Action item:
Below are some records; output exactly the lines from the line with "building: none -> [298,284,465,477]" to the line with "building: none -> [136,114,185,156]", both ends kept, and nothing more.

Extracted entries:
........
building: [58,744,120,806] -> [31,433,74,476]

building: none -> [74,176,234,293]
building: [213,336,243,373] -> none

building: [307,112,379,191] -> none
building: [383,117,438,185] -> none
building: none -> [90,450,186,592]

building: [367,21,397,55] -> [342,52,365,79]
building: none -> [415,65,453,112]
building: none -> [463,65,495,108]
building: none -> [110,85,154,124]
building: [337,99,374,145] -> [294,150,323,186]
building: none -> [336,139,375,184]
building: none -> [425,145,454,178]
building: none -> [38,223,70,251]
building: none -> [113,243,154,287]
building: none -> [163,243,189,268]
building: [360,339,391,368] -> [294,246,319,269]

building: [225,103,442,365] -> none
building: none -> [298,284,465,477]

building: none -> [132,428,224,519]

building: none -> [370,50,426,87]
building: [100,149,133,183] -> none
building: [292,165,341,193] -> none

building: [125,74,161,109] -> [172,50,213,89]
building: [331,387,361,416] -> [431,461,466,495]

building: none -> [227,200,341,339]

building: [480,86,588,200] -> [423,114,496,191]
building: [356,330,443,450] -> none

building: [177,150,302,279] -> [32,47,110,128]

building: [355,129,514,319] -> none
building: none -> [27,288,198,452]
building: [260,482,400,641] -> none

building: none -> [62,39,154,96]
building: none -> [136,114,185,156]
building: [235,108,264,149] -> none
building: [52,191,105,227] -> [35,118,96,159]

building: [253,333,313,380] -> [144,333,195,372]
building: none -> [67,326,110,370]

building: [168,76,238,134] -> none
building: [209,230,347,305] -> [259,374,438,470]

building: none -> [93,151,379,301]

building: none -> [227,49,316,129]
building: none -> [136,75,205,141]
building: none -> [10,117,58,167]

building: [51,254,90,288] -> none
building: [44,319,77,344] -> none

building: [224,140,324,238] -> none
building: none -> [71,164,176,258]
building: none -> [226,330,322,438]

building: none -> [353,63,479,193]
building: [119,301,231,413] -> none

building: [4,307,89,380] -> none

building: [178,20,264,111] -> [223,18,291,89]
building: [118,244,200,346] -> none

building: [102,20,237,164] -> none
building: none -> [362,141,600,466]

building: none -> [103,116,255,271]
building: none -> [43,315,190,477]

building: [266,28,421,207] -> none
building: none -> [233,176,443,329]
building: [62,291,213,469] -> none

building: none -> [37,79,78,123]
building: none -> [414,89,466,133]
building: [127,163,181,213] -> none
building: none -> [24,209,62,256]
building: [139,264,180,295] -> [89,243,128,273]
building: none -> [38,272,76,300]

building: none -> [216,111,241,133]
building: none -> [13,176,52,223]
........
Solution for this exercise:
building: none -> [298,284,465,477]

building: none -> [132,428,224,519]

building: none -> [370,50,426,87]
building: [100,149,133,183] -> none
building: [292,165,341,193] -> none

building: [125,74,161,109] -> [172,50,213,89]
building: [331,387,361,416] -> [431,461,466,495]

building: none -> [227,200,341,339]

building: [480,86,588,200] -> [423,114,496,191]
building: [356,330,443,450] -> none

building: [177,150,302,279] -> [32,47,110,128]

building: [355,129,514,319] -> none
building: none -> [27,288,198,452]
building: [260,482,400,641] -> none

building: none -> [62,39,154,96]
building: none -> [136,114,185,156]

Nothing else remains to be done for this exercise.